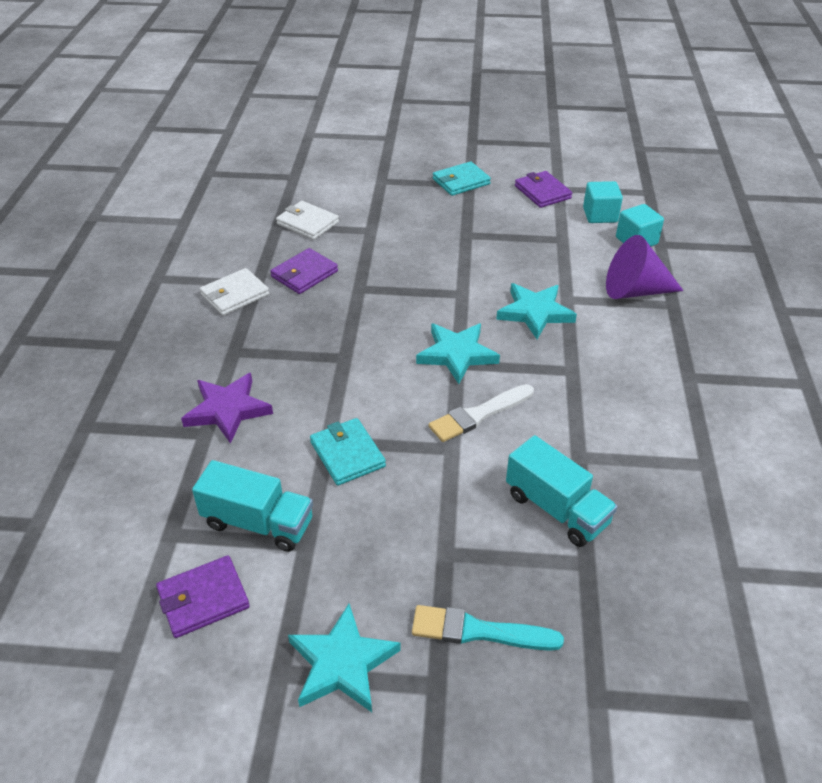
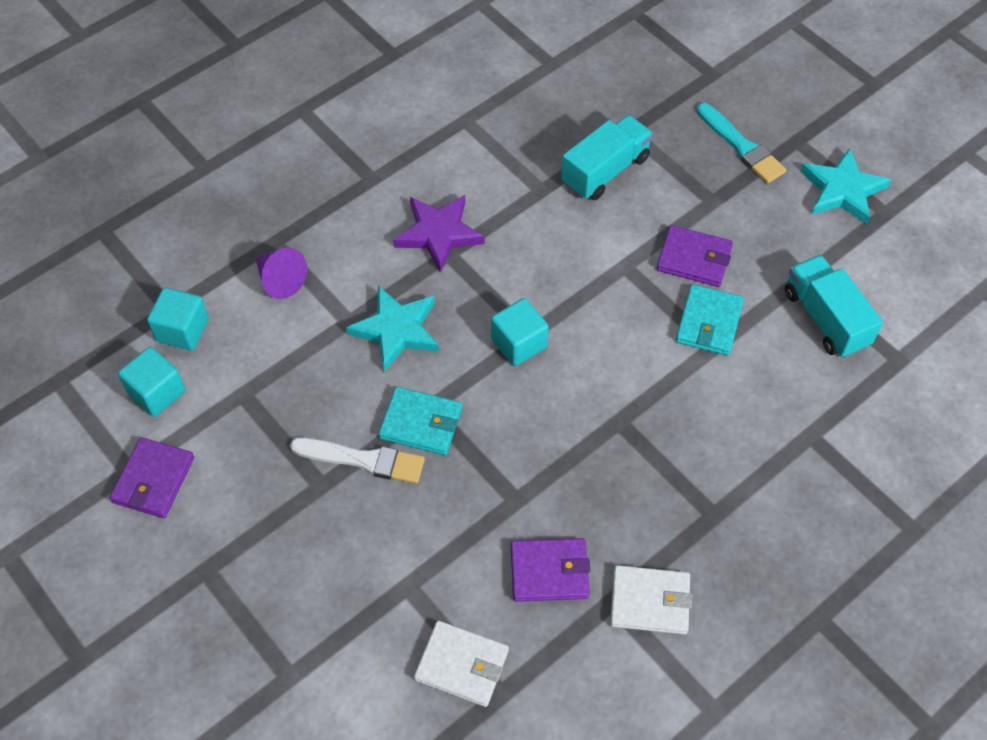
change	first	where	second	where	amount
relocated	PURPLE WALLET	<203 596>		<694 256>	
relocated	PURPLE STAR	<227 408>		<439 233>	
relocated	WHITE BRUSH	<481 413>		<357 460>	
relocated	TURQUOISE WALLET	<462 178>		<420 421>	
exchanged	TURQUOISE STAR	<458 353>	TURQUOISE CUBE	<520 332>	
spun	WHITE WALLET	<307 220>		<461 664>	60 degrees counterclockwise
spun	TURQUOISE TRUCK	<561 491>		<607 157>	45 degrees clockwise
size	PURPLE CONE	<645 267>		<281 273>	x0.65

How to complete this task >>
Before copying, set the pictures aside; then give the records again exactly.

Written answer >>
change	first	where	second	where	amount
relocated	PURPLE WALLET	<203 596>		<694 256>	
relocated	PURPLE STAR	<227 408>		<439 233>	
relocated	WHITE BRUSH	<481 413>		<357 460>	
relocated	TURQUOISE WALLET	<462 178>		<420 421>	
exchanged	TURQUOISE STAR	<458 353>	TURQUOISE CUBE	<520 332>	
spun	WHITE WALLET	<307 220>		<461 664>	60 degrees counterclockwise
spun	TURQUOISE TRUCK	<561 491>		<607 157>	45 degrees clockwise
size	PURPLE CONE	<645 267>		<281 273>	x0.65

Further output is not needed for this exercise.